▸ Your assignment
Repeat word for word every line of the data below, from the first through the line containing "orange flashlight [359,182,404,237]", and stop there.

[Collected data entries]
+ + + +
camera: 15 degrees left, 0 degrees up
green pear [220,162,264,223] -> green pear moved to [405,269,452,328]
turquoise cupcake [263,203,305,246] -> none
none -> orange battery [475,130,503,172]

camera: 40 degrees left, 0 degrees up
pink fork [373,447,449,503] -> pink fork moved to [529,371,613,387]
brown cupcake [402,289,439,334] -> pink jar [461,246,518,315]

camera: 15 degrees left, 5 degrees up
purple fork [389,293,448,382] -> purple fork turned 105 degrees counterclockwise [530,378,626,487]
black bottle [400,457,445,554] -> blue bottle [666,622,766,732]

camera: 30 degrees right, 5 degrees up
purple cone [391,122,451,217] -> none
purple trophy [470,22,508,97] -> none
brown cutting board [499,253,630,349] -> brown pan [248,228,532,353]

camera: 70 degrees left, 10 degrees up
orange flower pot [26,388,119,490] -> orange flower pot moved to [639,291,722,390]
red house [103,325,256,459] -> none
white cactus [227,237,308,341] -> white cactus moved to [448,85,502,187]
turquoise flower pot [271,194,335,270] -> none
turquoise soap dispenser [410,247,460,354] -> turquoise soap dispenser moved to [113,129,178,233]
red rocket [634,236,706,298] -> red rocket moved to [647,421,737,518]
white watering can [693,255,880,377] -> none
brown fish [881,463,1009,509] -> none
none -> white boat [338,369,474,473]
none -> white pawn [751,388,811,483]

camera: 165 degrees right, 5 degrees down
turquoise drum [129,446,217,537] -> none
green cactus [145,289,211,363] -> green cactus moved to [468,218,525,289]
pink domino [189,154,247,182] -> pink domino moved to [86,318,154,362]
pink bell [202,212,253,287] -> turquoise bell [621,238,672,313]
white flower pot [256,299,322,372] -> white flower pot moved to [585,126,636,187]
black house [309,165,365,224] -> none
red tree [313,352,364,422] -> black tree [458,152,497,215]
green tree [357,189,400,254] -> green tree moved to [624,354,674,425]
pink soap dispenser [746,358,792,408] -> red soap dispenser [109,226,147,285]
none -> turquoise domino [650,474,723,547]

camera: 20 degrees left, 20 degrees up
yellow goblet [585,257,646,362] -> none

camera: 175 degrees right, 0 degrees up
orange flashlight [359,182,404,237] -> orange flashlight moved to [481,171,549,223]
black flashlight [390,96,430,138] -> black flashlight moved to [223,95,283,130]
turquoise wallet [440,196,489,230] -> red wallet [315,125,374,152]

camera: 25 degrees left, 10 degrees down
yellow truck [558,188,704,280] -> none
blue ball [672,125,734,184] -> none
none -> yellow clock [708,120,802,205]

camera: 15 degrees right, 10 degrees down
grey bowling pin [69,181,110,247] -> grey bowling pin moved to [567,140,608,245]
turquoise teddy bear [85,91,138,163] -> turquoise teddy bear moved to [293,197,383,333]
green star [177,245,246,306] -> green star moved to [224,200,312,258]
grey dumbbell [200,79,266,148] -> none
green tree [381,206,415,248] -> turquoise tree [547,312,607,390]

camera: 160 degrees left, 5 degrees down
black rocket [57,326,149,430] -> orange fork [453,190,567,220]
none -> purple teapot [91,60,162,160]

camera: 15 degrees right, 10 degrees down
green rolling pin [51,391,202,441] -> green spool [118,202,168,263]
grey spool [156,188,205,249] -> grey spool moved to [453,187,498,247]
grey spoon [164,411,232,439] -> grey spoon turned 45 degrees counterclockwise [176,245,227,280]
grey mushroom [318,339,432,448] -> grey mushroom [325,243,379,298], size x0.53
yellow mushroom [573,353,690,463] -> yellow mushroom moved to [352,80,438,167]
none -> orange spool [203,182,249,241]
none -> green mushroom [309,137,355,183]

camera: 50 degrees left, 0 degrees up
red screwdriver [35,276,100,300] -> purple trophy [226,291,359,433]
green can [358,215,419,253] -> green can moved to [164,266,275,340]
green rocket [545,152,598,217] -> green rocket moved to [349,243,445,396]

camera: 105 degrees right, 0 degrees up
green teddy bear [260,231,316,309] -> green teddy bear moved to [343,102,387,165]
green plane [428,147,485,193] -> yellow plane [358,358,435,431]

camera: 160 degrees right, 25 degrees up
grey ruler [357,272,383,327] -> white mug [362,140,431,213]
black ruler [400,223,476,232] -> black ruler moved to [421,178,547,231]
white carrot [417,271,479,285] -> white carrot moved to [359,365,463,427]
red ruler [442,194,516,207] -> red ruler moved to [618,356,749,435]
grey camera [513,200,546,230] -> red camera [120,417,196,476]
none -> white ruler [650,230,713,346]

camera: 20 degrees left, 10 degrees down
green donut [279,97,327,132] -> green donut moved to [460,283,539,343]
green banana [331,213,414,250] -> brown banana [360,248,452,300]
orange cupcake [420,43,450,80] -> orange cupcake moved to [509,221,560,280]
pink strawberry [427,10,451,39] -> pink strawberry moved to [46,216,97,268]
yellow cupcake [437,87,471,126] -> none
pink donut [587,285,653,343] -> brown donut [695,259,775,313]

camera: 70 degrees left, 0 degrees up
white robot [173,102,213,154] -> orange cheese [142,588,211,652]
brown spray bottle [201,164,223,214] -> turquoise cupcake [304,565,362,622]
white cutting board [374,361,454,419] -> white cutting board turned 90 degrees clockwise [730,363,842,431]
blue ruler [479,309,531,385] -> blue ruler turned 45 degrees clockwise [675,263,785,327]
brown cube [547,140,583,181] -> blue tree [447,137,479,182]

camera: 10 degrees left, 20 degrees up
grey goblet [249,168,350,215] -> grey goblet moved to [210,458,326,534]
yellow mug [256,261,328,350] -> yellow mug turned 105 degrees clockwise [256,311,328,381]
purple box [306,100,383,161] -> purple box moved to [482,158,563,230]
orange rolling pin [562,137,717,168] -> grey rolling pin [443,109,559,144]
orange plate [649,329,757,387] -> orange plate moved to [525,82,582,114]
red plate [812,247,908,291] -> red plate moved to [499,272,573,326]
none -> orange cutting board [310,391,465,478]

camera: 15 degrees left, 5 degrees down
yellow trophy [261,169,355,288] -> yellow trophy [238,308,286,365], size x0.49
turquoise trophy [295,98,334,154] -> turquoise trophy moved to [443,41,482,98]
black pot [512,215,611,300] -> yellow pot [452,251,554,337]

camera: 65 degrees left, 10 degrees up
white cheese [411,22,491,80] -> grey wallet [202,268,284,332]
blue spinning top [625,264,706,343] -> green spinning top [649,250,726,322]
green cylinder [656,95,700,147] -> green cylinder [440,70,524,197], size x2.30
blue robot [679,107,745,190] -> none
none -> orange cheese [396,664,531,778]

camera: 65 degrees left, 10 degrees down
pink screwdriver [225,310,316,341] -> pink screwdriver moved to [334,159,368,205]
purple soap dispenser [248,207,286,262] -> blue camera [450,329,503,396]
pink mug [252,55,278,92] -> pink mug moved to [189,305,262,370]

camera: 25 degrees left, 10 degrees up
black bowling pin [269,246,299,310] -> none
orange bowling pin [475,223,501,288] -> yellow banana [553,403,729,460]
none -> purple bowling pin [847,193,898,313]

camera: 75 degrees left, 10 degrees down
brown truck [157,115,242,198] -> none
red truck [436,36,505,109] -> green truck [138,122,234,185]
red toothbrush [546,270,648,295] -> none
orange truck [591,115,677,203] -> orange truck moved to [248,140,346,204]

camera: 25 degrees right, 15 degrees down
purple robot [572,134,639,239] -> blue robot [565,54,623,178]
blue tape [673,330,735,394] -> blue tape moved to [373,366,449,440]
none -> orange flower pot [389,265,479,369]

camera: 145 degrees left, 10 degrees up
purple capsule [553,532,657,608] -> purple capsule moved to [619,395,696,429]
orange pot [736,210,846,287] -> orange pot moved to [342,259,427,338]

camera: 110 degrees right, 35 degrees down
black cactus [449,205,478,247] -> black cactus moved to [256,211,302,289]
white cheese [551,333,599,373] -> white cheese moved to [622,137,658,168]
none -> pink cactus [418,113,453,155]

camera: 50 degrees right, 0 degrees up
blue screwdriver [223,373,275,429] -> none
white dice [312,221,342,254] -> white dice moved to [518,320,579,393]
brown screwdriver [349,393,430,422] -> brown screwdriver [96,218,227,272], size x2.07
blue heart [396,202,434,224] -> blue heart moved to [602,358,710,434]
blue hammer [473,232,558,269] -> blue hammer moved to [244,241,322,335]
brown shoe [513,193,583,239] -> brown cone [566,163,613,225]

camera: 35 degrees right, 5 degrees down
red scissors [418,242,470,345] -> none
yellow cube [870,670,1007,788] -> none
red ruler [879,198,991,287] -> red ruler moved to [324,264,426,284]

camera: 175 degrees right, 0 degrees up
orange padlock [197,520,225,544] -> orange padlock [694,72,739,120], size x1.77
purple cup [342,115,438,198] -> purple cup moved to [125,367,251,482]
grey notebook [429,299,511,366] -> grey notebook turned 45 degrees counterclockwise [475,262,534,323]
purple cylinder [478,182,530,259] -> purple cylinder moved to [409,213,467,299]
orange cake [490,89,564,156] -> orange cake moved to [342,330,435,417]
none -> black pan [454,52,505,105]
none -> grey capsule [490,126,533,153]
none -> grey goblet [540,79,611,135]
+ + + +
▸ Solution for this task
camera: 15 degrees left, 0 degrees up
green pear [220,162,264,223] -> green pear moved to [405,269,452,328]
turquoise cupcake [263,203,305,246] -> none
none -> orange battery [475,130,503,172]

camera: 40 degrees left, 0 degrees up
pink fork [373,447,449,503] -> pink fork moved to [529,371,613,387]
brown cupcake [402,289,439,334] -> pink jar [461,246,518,315]

camera: 15 degrees left, 5 degrees up
purple fork [389,293,448,382] -> purple fork turned 105 degrees counterclockwise [530,378,626,487]
black bottle [400,457,445,554] -> blue bottle [666,622,766,732]

camera: 30 degrees right, 5 degrees up
purple cone [391,122,451,217] -> none
purple trophy [470,22,508,97] -> none
brown cutting board [499,253,630,349] -> brown pan [248,228,532,353]

camera: 70 degrees left, 10 degrees up
orange flower pot [26,388,119,490] -> orange flower pot moved to [639,291,722,390]
red house [103,325,256,459] -> none
white cactus [227,237,308,341] -> white cactus moved to [448,85,502,187]
turquoise flower pot [271,194,335,270] -> none
turquoise soap dispenser [410,247,460,354] -> turquoise soap dispenser moved to [113,129,178,233]
red rocket [634,236,706,298] -> red rocket moved to [647,421,737,518]
white watering can [693,255,880,377] -> none
brown fish [881,463,1009,509] -> none
none -> white boat [338,369,474,473]
none -> white pawn [751,388,811,483]

camera: 165 degrees right, 5 degrees down
turquoise drum [129,446,217,537] -> none
green cactus [145,289,211,363] -> green cactus moved to [468,218,525,289]
pink domino [189,154,247,182] -> pink domino moved to [86,318,154,362]
pink bell [202,212,253,287] -> turquoise bell [621,238,672,313]
white flower pot [256,299,322,372] -> white flower pot moved to [585,126,636,187]
black house [309,165,365,224] -> none
red tree [313,352,364,422] -> black tree [458,152,497,215]
green tree [357,189,400,254] -> green tree moved to [624,354,674,425]
pink soap dispenser [746,358,792,408] -> red soap dispenser [109,226,147,285]
none -> turquoise domino [650,474,723,547]

camera: 20 degrees left, 20 degrees up
yellow goblet [585,257,646,362] -> none

camera: 175 degrees right, 0 degrees up
orange flashlight [359,182,404,237] -> orange flashlight moved to [481,171,549,223]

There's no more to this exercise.